Instructions for the task: The pictures are to be omitted when the entries are reproduced exactly.

Records provided:
----

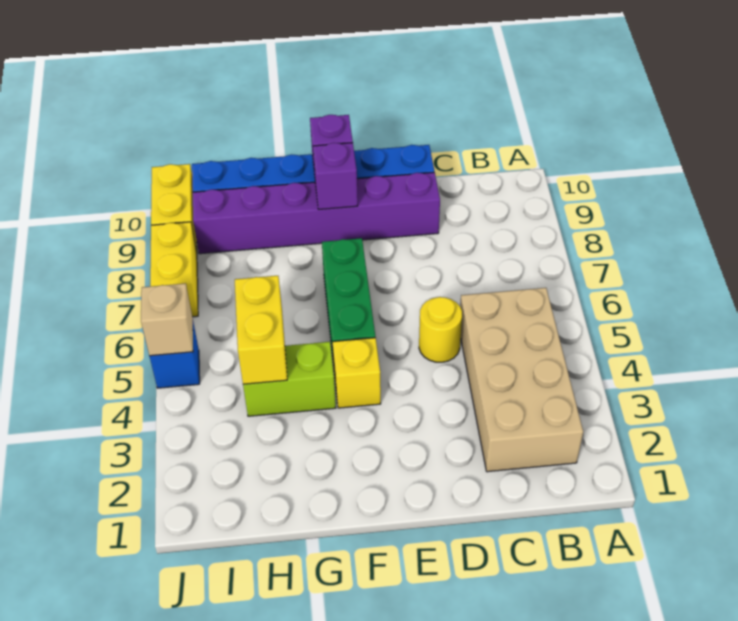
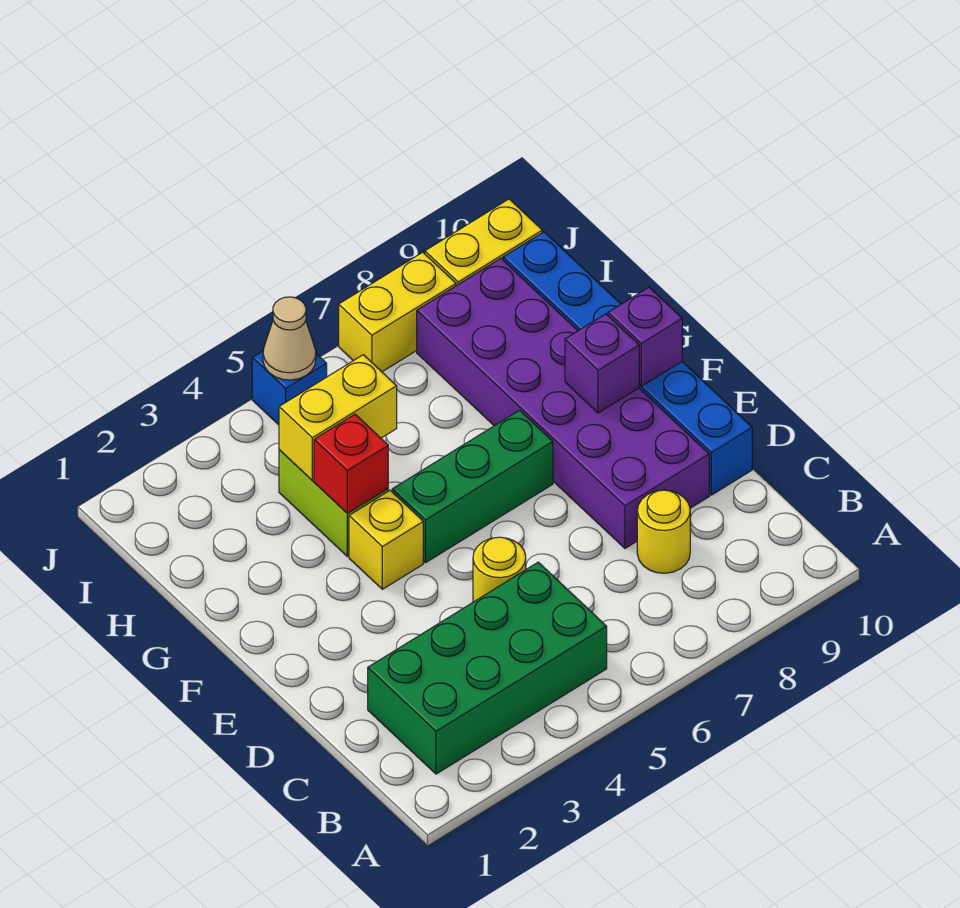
tan brick B2:C5 level 1 -> green brick B2:C5 level 1
none -> yellow round brick C8 level 1
purple brick D9:I9 level 1 -> purple brick D8:I9 level 1
none -> red brick G4 level 2
tan brick J5 level 2 -> tan cone J5 level 2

----

Response box:
tan brick B2:C5 level 1 -> green brick B2:C5 level 1
none -> yellow round brick C8 level 1
purple brick D9:I9 level 1 -> purple brick D8:I9 level 1
none -> red brick G4 level 2
tan brick J5 level 2 -> tan cone J5 level 2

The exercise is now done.